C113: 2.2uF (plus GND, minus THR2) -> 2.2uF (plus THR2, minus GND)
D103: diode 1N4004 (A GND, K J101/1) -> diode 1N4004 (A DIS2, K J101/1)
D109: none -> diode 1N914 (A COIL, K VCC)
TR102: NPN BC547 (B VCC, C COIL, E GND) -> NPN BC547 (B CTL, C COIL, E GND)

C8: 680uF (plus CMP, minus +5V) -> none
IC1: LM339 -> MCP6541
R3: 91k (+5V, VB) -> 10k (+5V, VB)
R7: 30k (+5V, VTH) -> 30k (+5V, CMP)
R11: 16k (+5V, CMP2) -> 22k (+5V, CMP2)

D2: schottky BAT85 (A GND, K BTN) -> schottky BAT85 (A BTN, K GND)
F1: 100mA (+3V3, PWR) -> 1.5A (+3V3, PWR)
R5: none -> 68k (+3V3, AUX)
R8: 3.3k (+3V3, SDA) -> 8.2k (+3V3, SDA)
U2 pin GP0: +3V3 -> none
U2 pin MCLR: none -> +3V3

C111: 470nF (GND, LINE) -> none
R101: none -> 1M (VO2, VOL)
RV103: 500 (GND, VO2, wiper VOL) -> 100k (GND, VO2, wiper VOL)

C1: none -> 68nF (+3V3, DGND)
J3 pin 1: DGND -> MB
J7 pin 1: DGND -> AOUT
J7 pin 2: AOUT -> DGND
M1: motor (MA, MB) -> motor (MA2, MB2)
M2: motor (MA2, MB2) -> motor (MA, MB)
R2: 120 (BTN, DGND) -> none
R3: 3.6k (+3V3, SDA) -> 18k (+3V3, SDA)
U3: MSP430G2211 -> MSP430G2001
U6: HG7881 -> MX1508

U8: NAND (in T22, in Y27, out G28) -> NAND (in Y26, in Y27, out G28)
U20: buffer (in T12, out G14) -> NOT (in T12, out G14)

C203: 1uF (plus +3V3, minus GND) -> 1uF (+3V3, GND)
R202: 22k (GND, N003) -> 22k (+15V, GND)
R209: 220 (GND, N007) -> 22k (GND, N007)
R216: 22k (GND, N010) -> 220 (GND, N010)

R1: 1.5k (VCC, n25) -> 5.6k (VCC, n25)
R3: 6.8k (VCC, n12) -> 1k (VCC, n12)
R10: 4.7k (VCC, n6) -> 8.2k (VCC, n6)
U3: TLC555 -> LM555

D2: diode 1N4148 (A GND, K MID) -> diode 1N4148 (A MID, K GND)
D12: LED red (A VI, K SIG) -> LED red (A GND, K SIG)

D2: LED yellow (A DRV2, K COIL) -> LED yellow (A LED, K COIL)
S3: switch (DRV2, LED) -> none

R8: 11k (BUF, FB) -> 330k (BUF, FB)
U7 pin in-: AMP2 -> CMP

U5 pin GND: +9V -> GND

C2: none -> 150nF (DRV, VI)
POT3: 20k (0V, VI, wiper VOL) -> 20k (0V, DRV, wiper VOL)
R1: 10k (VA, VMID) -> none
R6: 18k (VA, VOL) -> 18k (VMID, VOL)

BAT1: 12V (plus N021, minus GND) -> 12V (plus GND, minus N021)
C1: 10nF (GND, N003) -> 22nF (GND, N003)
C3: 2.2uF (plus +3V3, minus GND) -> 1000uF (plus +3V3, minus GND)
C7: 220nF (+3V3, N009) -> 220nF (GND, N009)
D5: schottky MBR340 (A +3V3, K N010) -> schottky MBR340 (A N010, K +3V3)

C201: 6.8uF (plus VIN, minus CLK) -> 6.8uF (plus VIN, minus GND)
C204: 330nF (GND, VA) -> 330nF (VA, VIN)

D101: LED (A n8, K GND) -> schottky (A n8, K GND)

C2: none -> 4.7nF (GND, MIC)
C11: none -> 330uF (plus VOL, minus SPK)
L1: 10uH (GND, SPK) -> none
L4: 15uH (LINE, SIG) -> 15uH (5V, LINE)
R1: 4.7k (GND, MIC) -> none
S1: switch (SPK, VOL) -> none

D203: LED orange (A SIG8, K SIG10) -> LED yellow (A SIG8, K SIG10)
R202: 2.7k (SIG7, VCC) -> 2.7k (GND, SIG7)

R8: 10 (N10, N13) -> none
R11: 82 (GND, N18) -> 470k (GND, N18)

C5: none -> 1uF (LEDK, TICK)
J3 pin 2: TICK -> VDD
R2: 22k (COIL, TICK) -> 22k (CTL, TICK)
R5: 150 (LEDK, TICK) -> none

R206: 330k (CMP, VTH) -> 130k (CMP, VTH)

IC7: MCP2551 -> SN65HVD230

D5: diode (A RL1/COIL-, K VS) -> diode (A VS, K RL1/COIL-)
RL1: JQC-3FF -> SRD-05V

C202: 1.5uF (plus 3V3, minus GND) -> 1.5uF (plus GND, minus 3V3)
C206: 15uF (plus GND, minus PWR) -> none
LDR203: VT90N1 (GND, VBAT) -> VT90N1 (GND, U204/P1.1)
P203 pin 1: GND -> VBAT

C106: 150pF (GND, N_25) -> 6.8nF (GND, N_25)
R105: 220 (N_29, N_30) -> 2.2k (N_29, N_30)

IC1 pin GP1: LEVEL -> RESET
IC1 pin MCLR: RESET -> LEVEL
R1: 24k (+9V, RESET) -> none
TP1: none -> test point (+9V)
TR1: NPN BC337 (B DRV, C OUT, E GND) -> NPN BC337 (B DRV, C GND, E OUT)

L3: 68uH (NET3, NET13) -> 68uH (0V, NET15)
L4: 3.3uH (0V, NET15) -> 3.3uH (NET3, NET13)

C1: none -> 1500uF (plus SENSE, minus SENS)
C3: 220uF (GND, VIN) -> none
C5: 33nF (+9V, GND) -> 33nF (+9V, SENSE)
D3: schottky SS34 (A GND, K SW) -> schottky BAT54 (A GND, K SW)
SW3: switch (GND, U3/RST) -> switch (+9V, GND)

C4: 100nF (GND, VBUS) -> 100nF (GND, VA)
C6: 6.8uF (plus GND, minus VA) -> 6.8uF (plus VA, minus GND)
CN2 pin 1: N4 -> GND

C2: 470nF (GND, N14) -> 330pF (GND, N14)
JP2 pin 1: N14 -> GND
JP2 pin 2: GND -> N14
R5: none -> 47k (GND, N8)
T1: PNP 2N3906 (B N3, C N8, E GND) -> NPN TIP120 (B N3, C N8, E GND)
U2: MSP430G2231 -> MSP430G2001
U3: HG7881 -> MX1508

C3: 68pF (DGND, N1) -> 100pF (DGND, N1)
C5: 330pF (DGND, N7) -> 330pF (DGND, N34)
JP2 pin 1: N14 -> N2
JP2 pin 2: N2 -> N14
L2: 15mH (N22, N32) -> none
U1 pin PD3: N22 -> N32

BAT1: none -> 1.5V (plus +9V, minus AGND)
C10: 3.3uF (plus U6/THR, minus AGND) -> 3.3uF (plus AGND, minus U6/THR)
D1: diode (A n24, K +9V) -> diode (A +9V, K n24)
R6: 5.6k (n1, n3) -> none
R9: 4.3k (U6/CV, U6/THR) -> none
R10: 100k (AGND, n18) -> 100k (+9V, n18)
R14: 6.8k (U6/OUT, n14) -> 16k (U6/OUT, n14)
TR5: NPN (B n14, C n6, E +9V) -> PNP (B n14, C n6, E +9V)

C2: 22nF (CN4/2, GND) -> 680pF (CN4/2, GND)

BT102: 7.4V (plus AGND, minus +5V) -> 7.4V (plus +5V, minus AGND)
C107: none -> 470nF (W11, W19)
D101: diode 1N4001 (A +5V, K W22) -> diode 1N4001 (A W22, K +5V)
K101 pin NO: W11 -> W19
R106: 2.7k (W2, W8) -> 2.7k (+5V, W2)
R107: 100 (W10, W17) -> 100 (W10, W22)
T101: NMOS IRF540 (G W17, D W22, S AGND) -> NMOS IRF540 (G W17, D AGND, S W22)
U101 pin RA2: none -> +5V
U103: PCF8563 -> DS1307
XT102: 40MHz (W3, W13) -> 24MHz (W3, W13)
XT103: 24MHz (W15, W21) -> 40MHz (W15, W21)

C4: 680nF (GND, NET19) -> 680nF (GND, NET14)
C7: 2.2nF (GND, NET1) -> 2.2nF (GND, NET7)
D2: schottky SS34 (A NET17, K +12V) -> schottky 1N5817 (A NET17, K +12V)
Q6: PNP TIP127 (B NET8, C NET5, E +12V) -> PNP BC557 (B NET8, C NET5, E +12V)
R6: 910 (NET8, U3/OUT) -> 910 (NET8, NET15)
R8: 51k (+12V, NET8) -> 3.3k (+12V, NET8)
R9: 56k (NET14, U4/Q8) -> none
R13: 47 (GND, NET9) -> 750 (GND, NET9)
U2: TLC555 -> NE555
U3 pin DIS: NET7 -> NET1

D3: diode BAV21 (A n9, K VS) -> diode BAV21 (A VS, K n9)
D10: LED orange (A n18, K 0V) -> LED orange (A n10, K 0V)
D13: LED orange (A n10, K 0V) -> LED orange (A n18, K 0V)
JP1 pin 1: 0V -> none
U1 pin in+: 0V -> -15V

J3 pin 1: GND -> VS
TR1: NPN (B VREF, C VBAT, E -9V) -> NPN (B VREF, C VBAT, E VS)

⁂

__TASK PROMPT__
The response must consist solely of the lines from the top of the records through the line holding "C201: 6.8uF (plus", copied word for word.

__ANSWER FOR THIS EXERCISE__
C113: 2.2uF (plus GND, minus THR2) -> 2.2uF (plus THR2, minus GND)
D103: diode 1N4004 (A GND, K J101/1) -> diode 1N4004 (A DIS2, K J101/1)
D109: none -> diode 1N914 (A COIL, K VCC)
TR102: NPN BC547 (B VCC, C COIL, E GND) -> NPN BC547 (B CTL, C COIL, E GND)

C8: 680uF (plus CMP, minus +5V) -> none
IC1: LM339 -> MCP6541
R3: 91k (+5V, VB) -> 10k (+5V, VB)
R7: 30k (+5V, VTH) -> 30k (+5V, CMP)
R11: 16k (+5V, CMP2) -> 22k (+5V, CMP2)

D2: schottky BAT85 (A GND, K BTN) -> schottky BAT85 (A BTN, K GND)
F1: 100mA (+3V3, PWR) -> 1.5A (+3V3, PWR)
R5: none -> 68k (+3V3, AUX)
R8: 3.3k (+3V3, SDA) -> 8.2k (+3V3, SDA)
U2 pin GP0: +3V3 -> none
U2 pin MCLR: none -> +3V3

C111: 470nF (GND, LINE) -> none
R101: none -> 1M (VO2, VOL)
RV103: 500 (GND, VO2, wiper VOL) -> 100k (GND, VO2, wiper VOL)

C1: none -> 68nF (+3V3, DGND)
J3 pin 1: DGND -> MB
J7 pin 1: DGND -> AOUT
J7 pin 2: AOUT -> DGND
M1: motor (MA, MB) -> motor (MA2, MB2)
M2: motor (MA2, MB2) -> motor (MA, MB)
R2: 120 (BTN, DGND) -> none
R3: 3.6k (+3V3, SDA) -> 18k (+3V3, SDA)
U3: MSP430G2211 -> MSP430G2001
U6: HG7881 -> MX1508

U8: NAND (in T22, in Y27, out G28) -> NAND (in Y26, in Y27, out G28)
U20: buffer (in T12, out G14) -> NOT (in T12, out G14)

C203: 1uF (plus +3V3, minus GND) -> 1uF (+3V3, GND)
R202: 22k (GND, N003) -> 22k (+15V, GND)
R209: 220 (GND, N007) -> 22k (GND, N007)
R216: 22k (GND, N010) -> 220 (GND, N010)

R1: 1.5k (VCC, n25) -> 5.6k (VCC, n25)
R3: 6.8k (VCC, n12) -> 1k (VCC, n12)
R10: 4.7k (VCC, n6) -> 8.2k (VCC, n6)
U3: TLC555 -> LM555

D2: diode 1N4148 (A GND, K MID) -> diode 1N4148 (A MID, K GND)
D12: LED red (A VI, K SIG) -> LED red (A GND, K SIG)

D2: LED yellow (A DRV2, K COIL) -> LED yellow (A LED, K COIL)
S3: switch (DRV2, LED) -> none

R8: 11k (BUF, FB) -> 330k (BUF, FB)
U7 pin in-: AMP2 -> CMP

U5 pin GND: +9V -> GND

C2: none -> 150nF (DRV, VI)
POT3: 20k (0V, VI, wiper VOL) -> 20k (0V, DRV, wiper VOL)
R1: 10k (VA, VMID) -> none
R6: 18k (VA, VOL) -> 18k (VMID, VOL)

BAT1: 12V (plus N021, minus GND) -> 12V (plus GND, minus N021)
C1: 10nF (GND, N003) -> 22nF (GND, N003)
C3: 2.2uF (plus +3V3, minus GND) -> 1000uF (plus +3V3, minus GND)
C7: 220nF (+3V3, N009) -> 220nF (GND, N009)
D5: schottky MBR340 (A +3V3, K N010) -> schottky MBR340 (A N010, K +3V3)

C201: 6.8uF (plus VIN, minus CLK) -> 6.8uF (plus VIN, minus GND)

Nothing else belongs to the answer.